> _REQUEST_: Everything in the listing below has to be repeated exactly, except the pictures.

> _SOURCE DATA_:
□ □ □ □
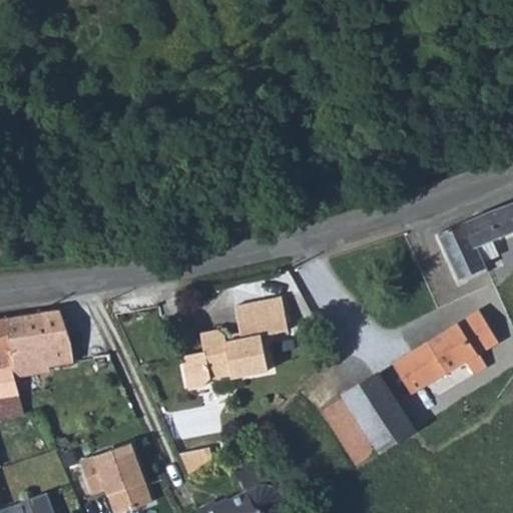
[(439,233),(459,280),(487,268),(485,261),(478,245),(493,239),(512,230),(512,202),(489,212),(439,233)]
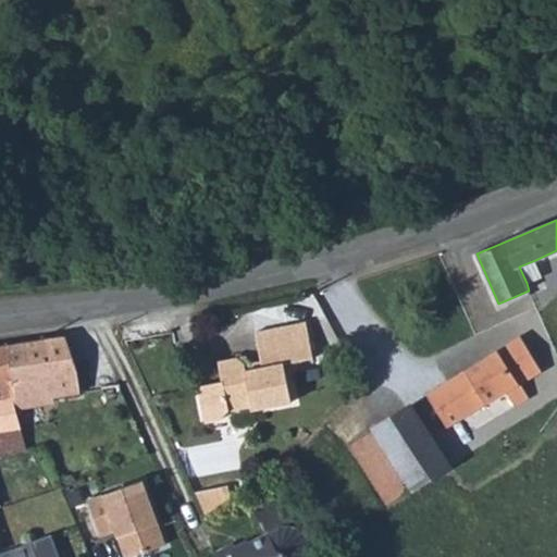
[(535,260),(519,267),(527,283),(542,276),(535,260)]
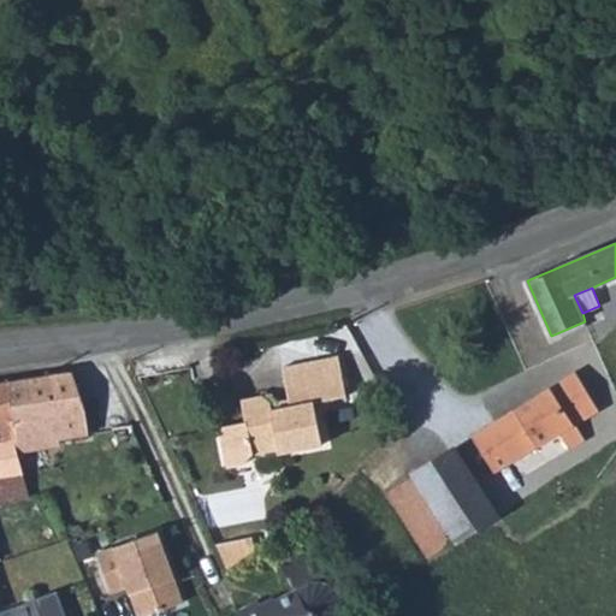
[(220,427),(227,468),(243,465),(253,454),(278,449),(279,452),(324,445),(315,402),(347,396),(339,356),(284,367),(290,400),(291,407),(273,410),(272,404),(264,397),(243,401),(247,422),(220,427)]
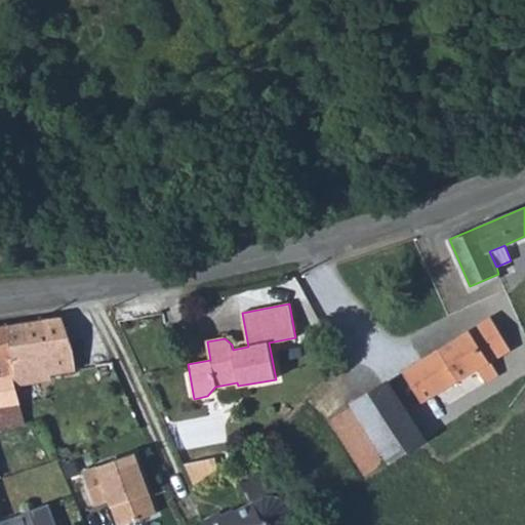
[(491,316),(403,372),(421,403),(478,369),(486,382),(498,375),(491,361),(511,350),(491,316)]
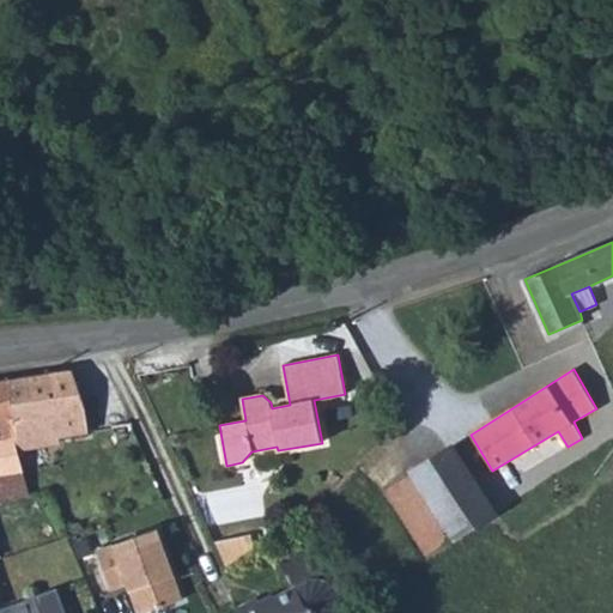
[(89,432),(85,407),(73,370),(32,377),(23,378),(0,381),(0,501),(30,497),(23,468),(0,471),(0,438),(13,437),(16,449),(18,449),(52,444),(50,437),(89,432)]
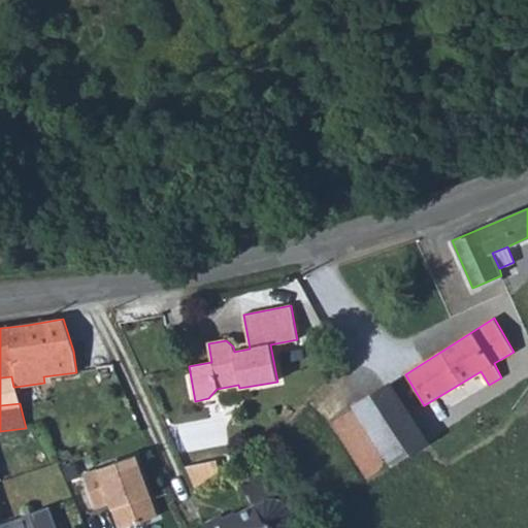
[(233,347),(234,352),(250,349),(249,342),(233,347)]
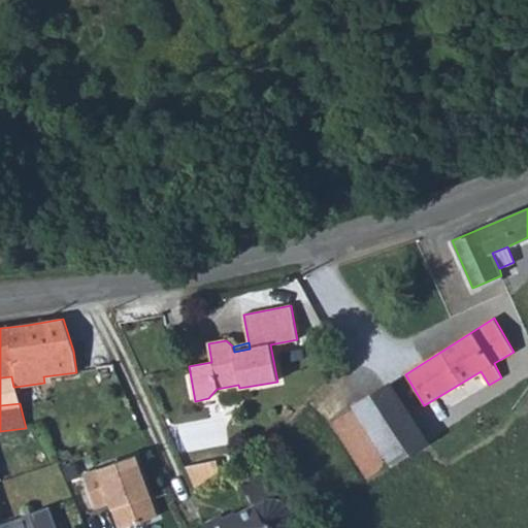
[(11,376),(0,377),(0,405),(20,403),(15,387),(13,387),(11,376)]
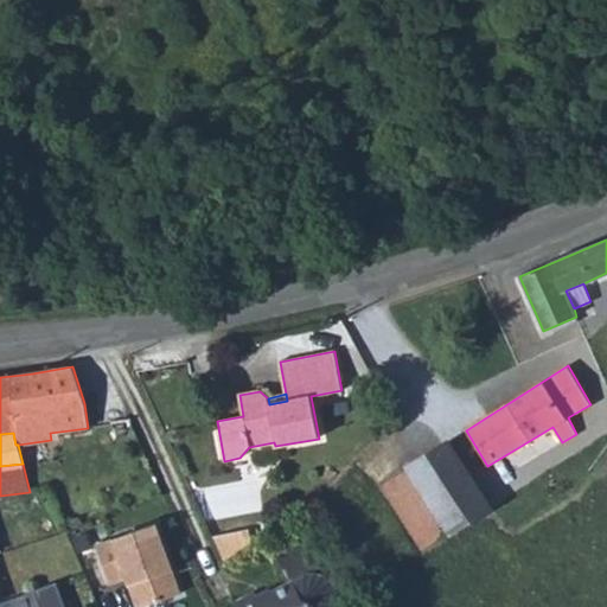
[(448,442),(409,467),(449,532),(491,506),(448,442)]
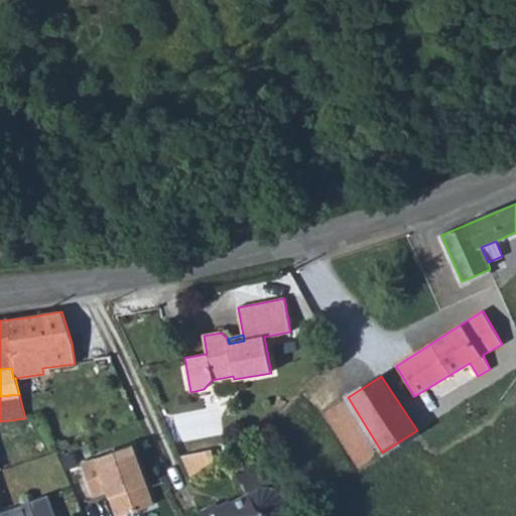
[(348,397),(324,412),(359,467),(382,453),(348,397)]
□ □ □ □
> _REPLY TO THE TASK_:
[(439,233),(459,280),(487,268),(485,261),(478,245),(493,239),(512,230),(512,202),(489,212),(439,233)]
[(535,260),(519,267),(527,283),(542,276),(535,260)]
[(220,427),(227,468),(243,465),(253,454),(278,449),(279,452),(324,445),(315,402),(347,396),(339,356),(284,367),(290,400),(291,407),(273,410),(272,404),(264,397),(243,401),(247,422),(220,427)]
[(491,316),(403,372),(421,403),(478,369),(486,382),(498,375),(491,361),(511,350),(491,316)]
[(89,432),(85,407),(73,370),(32,377),(23,378),(0,381),(0,501),(30,497),(23,468),(0,471),(0,438),(13,437),(16,449),(18,449),(52,444),(50,437),(89,432)]
[(233,347),(234,352),(250,349),(249,342),(233,347)]
[(11,376),(0,377),(0,405),(20,403),(15,387),(13,387),(11,376)]
[(448,442),(409,467),(449,532),(491,506),(448,442)]
[(348,397),(324,412),(359,467),(382,453),(348,397)]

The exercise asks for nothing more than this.